**TASK TO CARRY OUT:**
From the records below, copy each line that has the word "minus" in it.

### LISTED ENTRIES

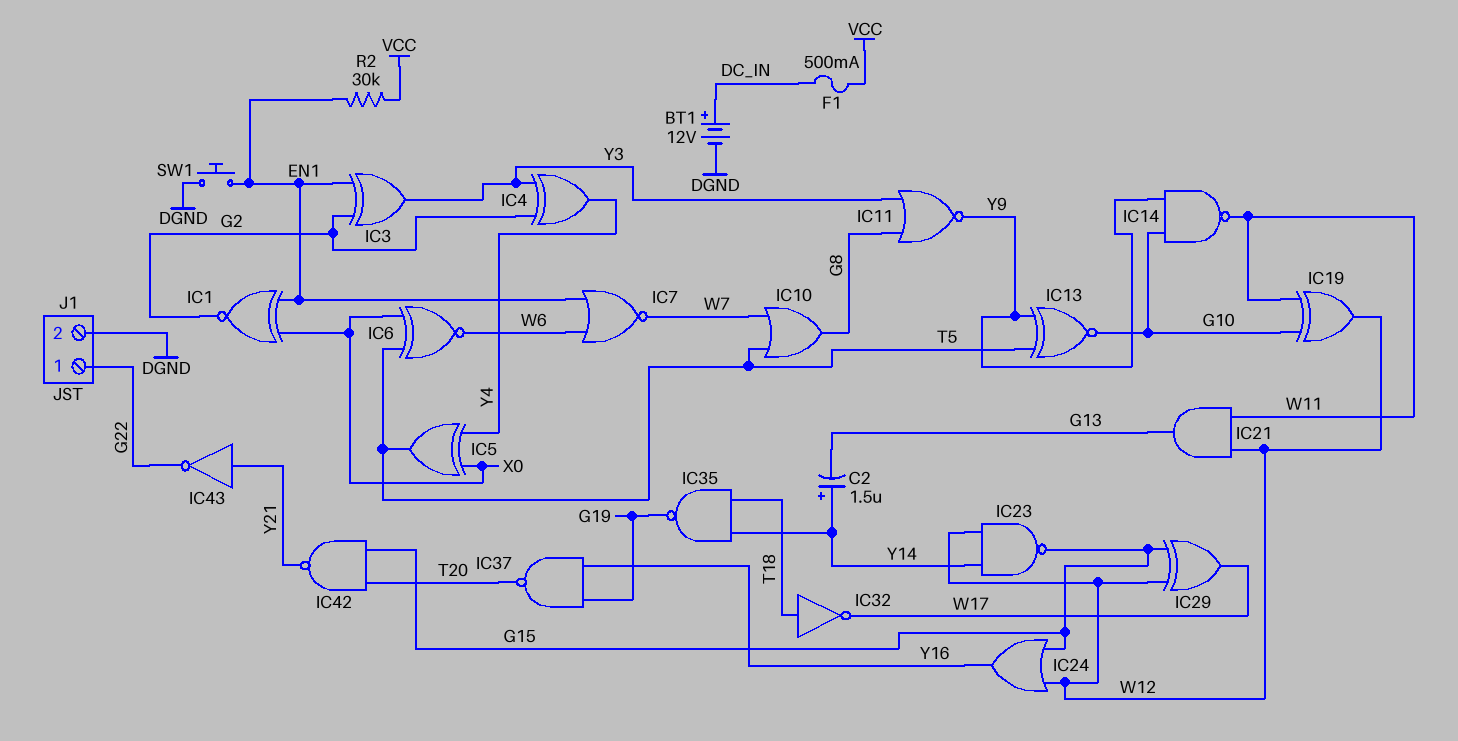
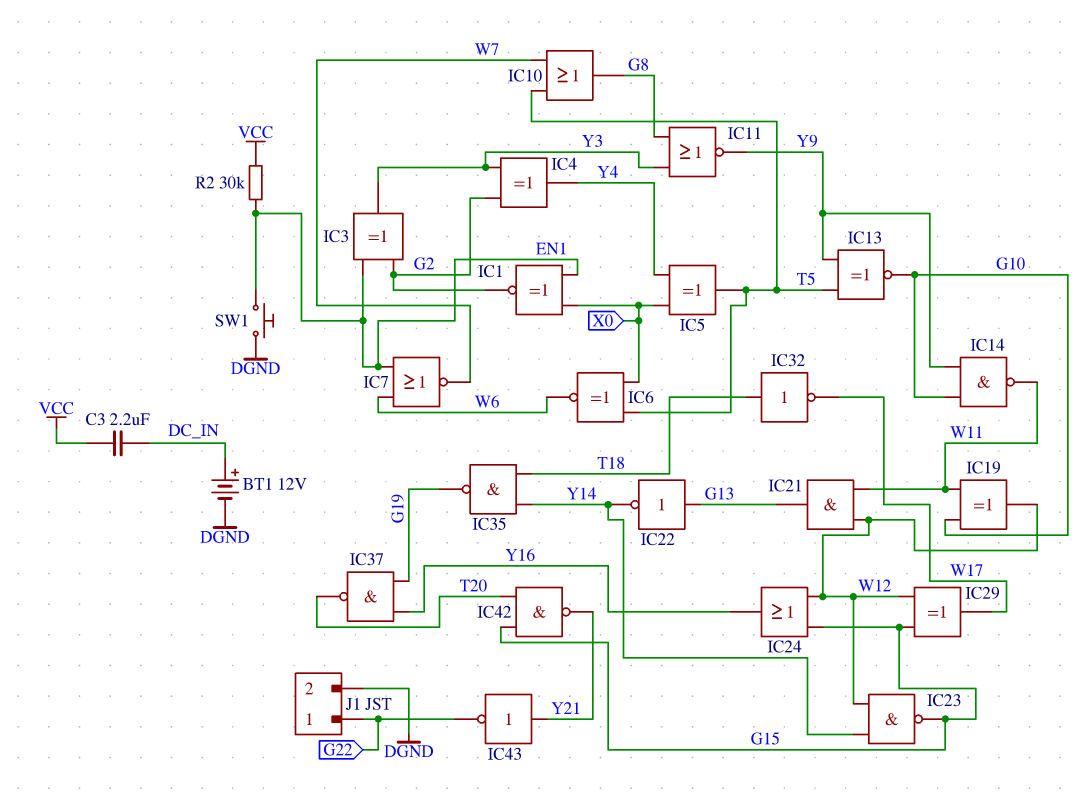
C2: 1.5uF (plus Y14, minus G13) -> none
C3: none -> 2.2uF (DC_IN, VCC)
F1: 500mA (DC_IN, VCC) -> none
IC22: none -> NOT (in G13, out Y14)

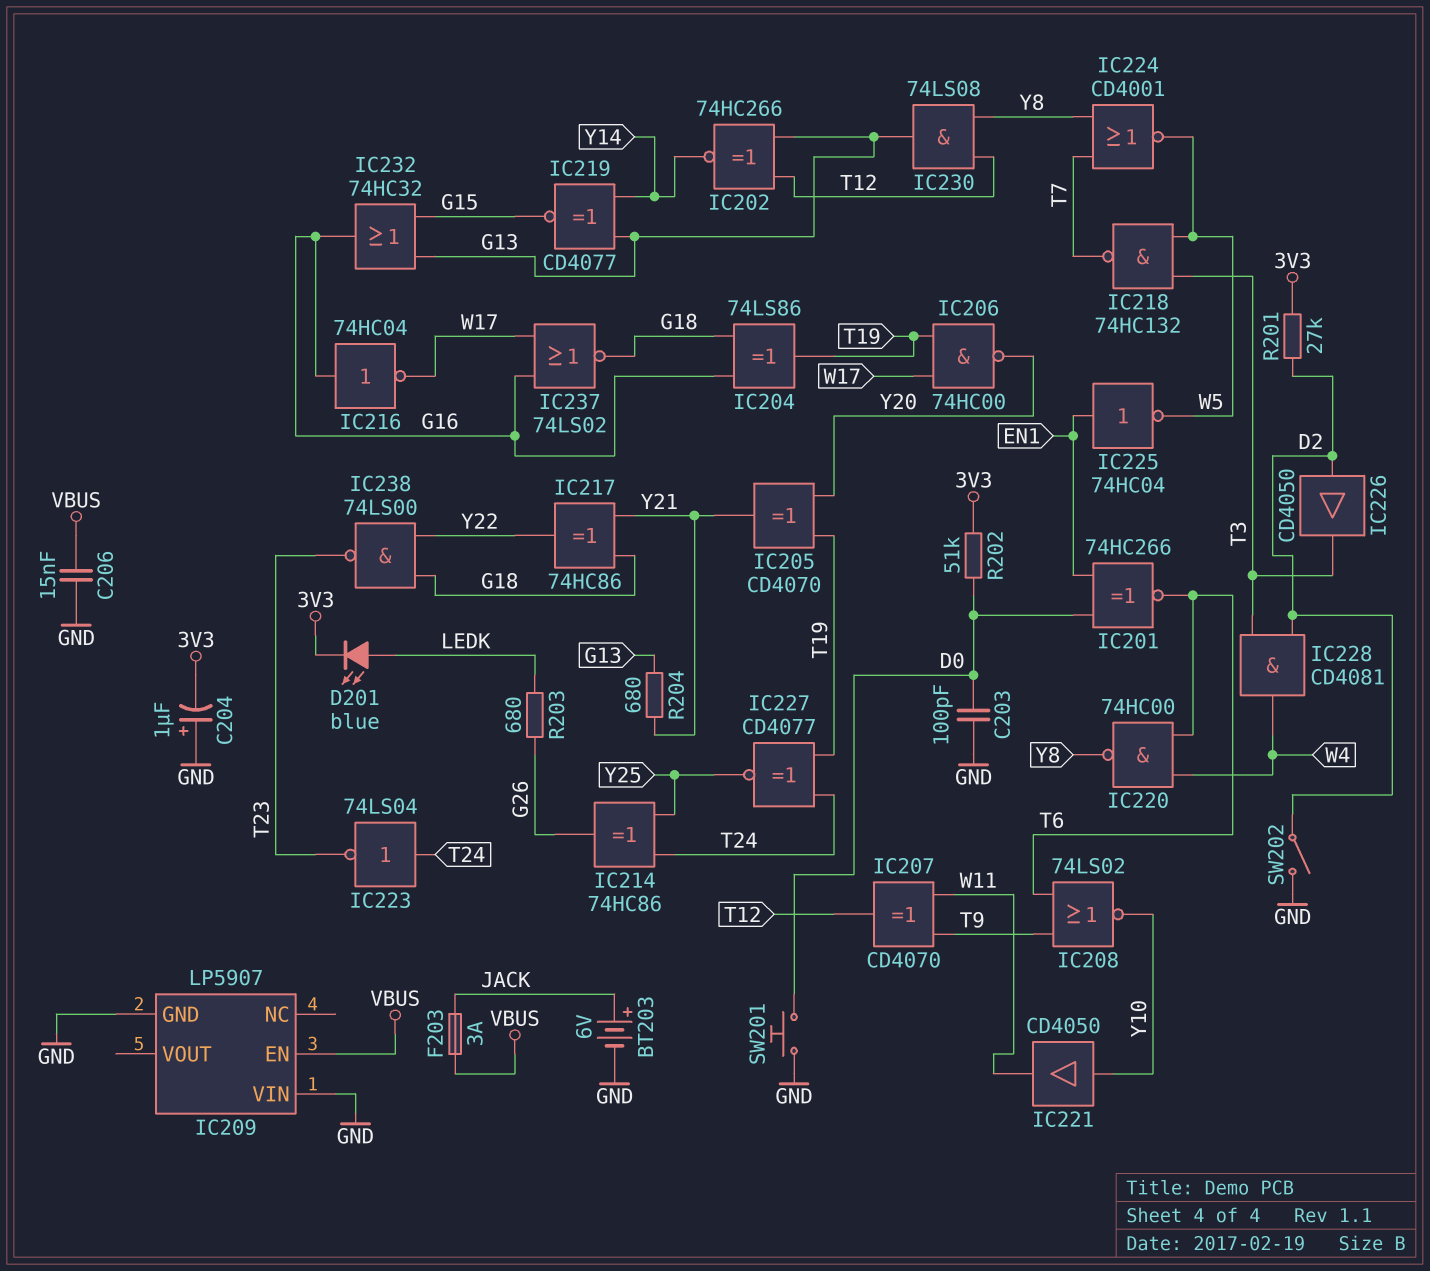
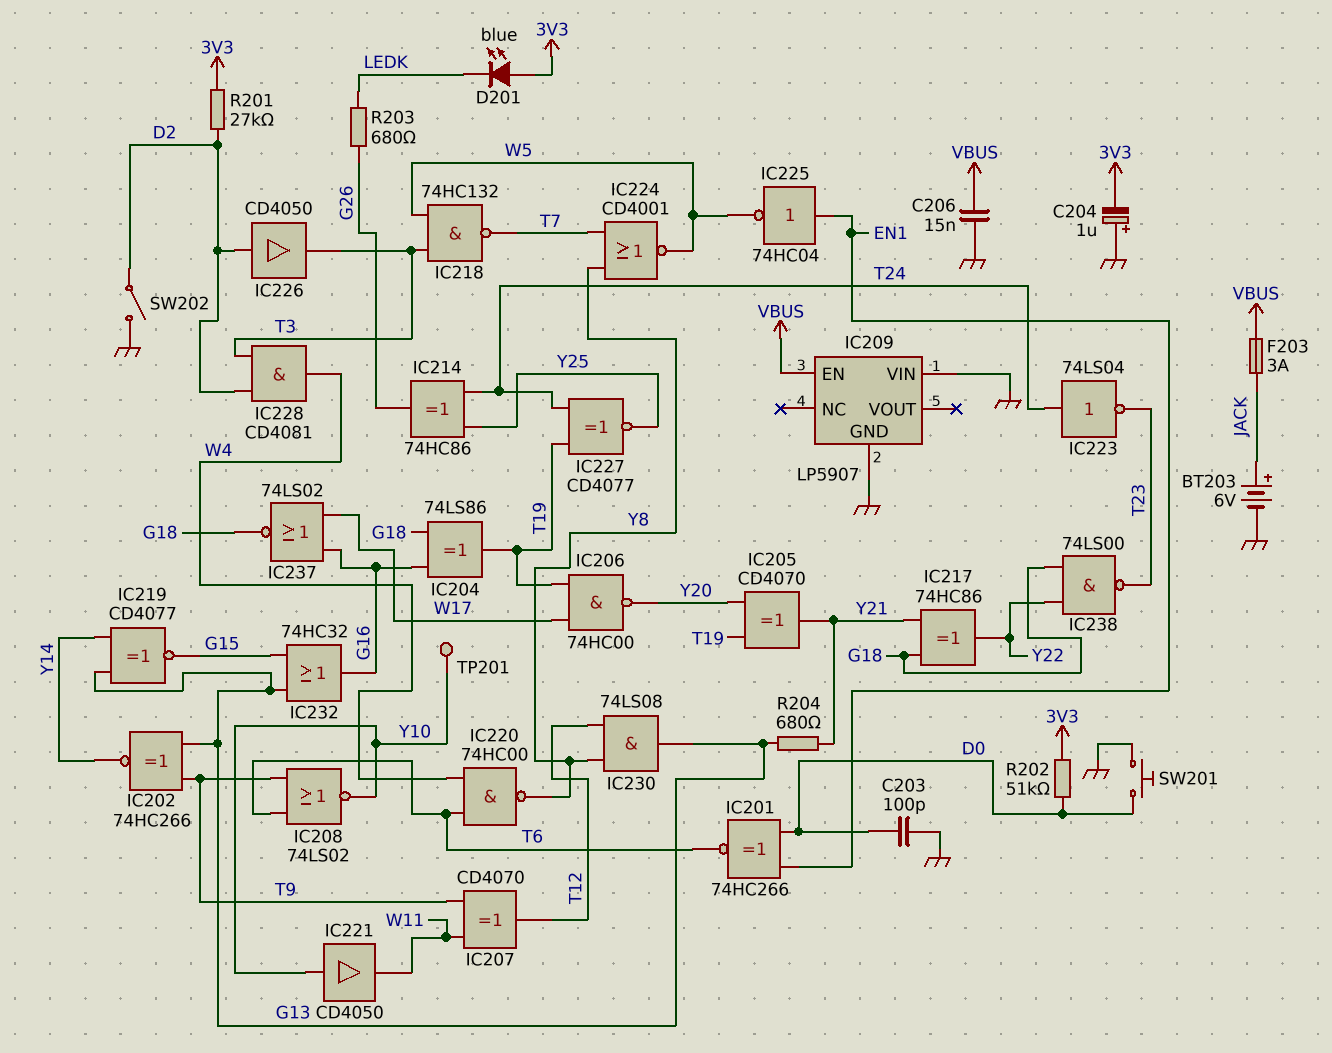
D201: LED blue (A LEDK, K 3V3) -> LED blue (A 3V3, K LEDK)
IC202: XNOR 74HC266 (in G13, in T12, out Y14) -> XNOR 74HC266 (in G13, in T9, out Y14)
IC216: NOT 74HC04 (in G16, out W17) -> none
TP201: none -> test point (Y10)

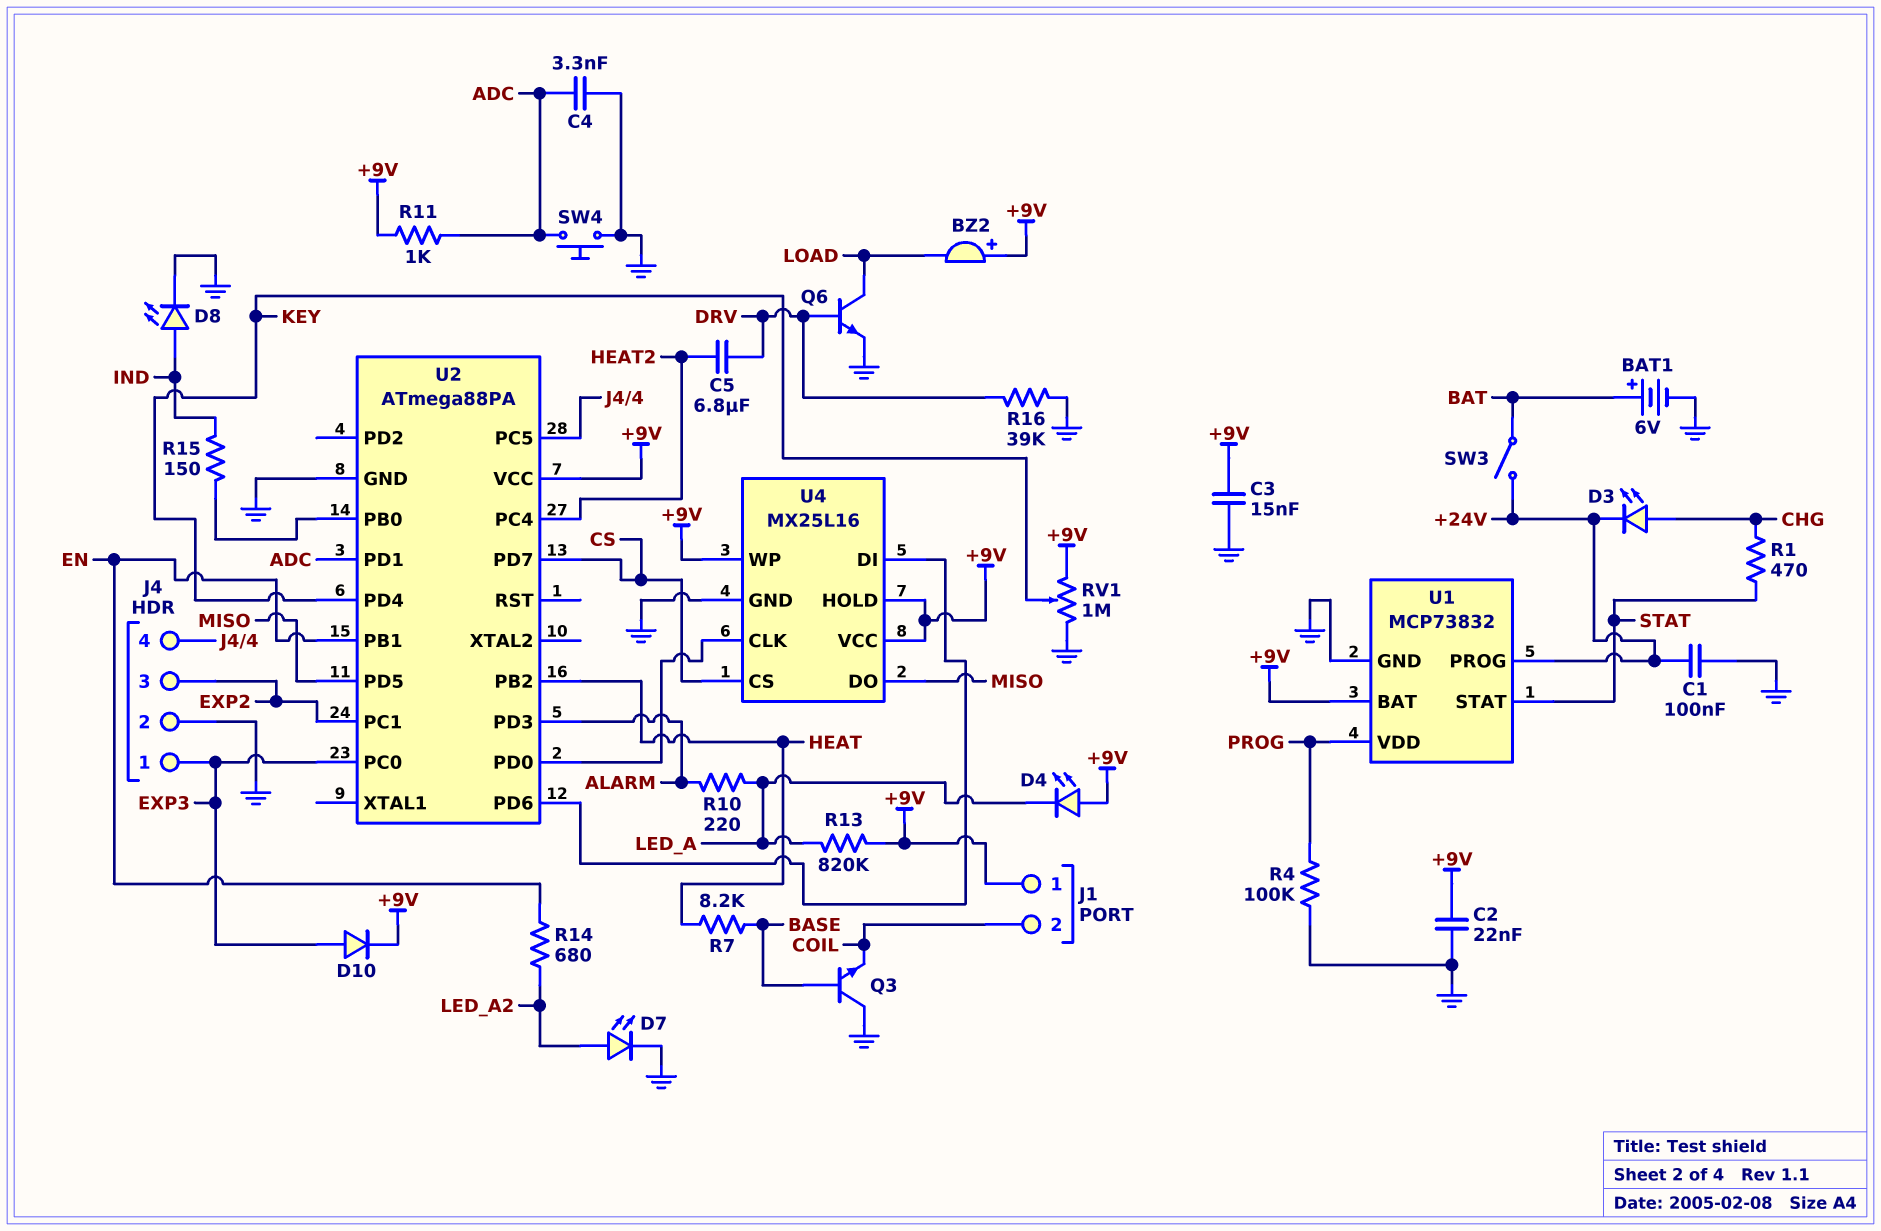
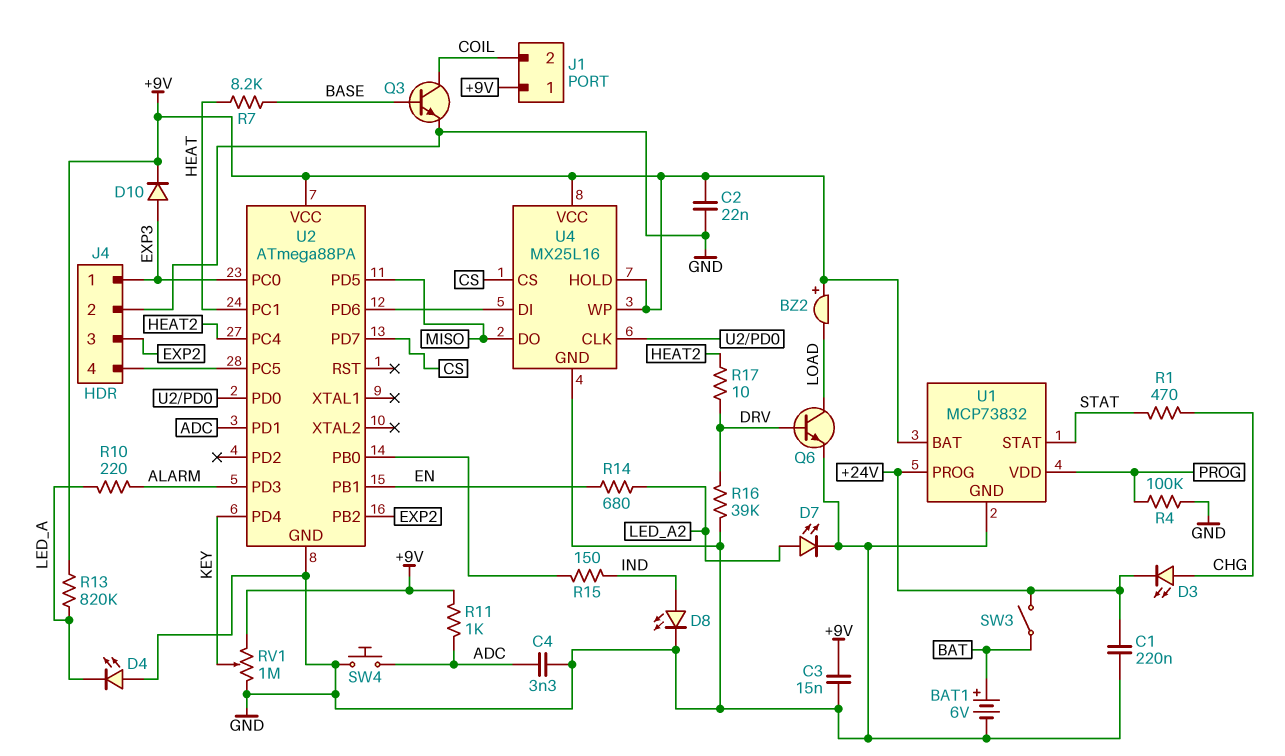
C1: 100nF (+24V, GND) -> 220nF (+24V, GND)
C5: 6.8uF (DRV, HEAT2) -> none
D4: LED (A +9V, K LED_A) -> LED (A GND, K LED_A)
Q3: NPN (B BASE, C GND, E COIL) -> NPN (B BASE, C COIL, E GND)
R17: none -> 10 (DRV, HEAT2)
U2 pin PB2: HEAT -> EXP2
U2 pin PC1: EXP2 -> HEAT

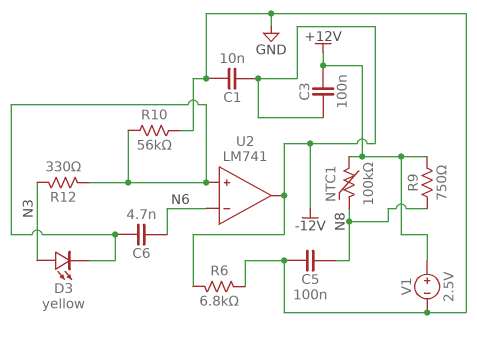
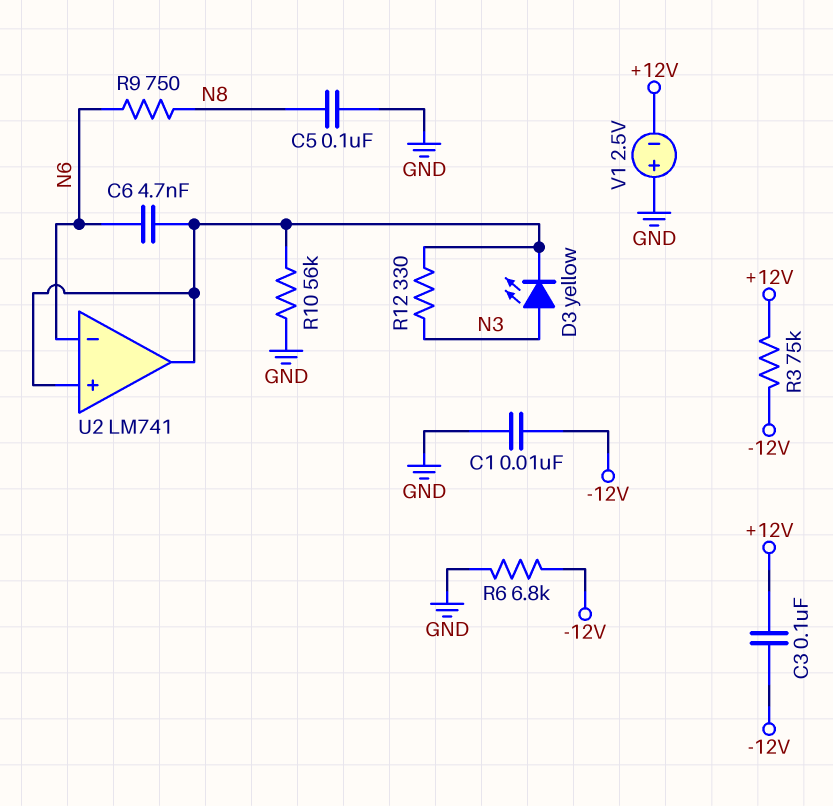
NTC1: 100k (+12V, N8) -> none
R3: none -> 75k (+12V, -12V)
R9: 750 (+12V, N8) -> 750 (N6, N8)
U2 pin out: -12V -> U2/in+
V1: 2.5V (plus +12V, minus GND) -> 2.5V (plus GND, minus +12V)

######

**RESPONSE:**
C2: 1.5uF (plus Y14, minus G13) -> none
V1: 2.5V (plus +12V, minus GND) -> 2.5V (plus GND, minus +12V)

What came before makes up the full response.